- **Entries supplied**
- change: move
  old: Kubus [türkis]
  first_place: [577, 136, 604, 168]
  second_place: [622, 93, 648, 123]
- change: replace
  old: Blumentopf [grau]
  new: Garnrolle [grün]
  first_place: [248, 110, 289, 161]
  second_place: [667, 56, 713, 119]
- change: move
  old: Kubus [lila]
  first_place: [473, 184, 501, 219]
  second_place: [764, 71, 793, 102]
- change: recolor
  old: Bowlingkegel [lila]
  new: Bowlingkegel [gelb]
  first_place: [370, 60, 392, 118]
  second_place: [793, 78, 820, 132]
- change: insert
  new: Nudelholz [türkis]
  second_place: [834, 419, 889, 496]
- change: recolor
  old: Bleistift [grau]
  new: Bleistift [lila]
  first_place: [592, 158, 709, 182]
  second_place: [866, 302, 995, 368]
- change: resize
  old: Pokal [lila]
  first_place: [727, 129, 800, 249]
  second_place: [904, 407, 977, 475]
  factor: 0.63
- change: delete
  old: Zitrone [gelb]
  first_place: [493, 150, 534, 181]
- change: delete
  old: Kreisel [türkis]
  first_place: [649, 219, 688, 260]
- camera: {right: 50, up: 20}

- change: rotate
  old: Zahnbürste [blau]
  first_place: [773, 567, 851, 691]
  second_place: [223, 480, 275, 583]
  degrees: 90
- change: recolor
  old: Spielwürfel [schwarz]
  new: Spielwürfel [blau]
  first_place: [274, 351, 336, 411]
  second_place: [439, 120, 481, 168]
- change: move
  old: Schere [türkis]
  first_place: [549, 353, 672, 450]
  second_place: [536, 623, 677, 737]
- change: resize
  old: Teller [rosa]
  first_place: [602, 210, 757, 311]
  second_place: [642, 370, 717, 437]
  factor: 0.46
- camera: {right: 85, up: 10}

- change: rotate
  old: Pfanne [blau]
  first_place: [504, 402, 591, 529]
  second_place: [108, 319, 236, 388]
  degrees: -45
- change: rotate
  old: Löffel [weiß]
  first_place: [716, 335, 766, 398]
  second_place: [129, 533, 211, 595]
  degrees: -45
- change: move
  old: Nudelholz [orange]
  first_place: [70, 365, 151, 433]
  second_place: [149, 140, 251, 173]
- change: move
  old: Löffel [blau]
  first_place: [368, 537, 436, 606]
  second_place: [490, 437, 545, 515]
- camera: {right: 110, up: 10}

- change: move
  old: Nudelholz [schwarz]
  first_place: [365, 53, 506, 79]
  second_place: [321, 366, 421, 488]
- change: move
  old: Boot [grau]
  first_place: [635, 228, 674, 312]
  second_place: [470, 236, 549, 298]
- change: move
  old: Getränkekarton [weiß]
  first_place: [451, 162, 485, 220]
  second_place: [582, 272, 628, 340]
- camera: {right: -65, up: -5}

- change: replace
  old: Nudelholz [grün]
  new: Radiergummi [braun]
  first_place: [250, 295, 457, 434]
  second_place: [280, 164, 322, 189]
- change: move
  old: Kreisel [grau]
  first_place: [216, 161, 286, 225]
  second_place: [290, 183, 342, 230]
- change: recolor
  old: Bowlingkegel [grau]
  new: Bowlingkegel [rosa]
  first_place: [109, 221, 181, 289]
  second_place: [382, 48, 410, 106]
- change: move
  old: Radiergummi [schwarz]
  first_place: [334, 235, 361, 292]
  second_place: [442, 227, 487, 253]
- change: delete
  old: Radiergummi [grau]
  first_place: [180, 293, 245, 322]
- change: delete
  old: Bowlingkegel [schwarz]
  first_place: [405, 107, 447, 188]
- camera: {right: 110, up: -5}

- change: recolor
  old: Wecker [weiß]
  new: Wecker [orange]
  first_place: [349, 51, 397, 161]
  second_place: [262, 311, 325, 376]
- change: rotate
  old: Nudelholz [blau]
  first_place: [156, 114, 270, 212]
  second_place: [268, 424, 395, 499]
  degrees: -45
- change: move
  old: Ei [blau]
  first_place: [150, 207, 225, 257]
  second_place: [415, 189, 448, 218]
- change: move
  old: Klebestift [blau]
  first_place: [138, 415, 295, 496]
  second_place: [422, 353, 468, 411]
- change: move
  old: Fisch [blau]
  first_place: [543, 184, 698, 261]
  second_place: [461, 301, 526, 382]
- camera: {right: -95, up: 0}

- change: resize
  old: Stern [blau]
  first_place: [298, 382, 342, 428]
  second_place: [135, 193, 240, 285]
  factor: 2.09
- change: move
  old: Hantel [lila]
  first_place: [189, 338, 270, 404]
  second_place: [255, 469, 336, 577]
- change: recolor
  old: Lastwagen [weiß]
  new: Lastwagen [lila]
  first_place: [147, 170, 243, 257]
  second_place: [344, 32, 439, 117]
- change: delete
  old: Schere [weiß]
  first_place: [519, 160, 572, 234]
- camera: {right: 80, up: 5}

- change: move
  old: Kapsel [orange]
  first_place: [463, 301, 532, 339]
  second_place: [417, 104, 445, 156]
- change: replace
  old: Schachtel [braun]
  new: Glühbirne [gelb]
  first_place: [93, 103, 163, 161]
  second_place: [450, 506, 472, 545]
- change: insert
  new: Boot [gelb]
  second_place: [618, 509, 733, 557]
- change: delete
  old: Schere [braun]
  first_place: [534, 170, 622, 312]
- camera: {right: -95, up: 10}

- **Problem description**
Set down precisely the lines above between the line holding "first_place: [473, 184, 501, 219]" and the line holding "first_place: [649, 219, 688, 260]", inclusive, and nothing beyond them.

- **The completed task**
  first_place: [473, 184, 501, 219]
  second_place: [764, 71, 793, 102]
- change: recolor
  old: Bowlingkegel [lila]
  new: Bowlingkegel [gelb]
  first_place: [370, 60, 392, 118]
  second_place: [793, 78, 820, 132]
- change: insert
  new: Nudelholz [türkis]
  second_place: [834, 419, 889, 496]
- change: recolor
  old: Bleistift [grau]
  new: Bleistift [lila]
  first_place: [592, 158, 709, 182]
  second_place: [866, 302, 995, 368]
- change: resize
  old: Pokal [lila]
  first_place: [727, 129, 800, 249]
  second_place: [904, 407, 977, 475]
  factor: 0.63
- change: delete
  old: Zitrone [gelb]
  first_place: [493, 150, 534, 181]
- change: delete
  old: Kreisel [türkis]
  first_place: [649, 219, 688, 260]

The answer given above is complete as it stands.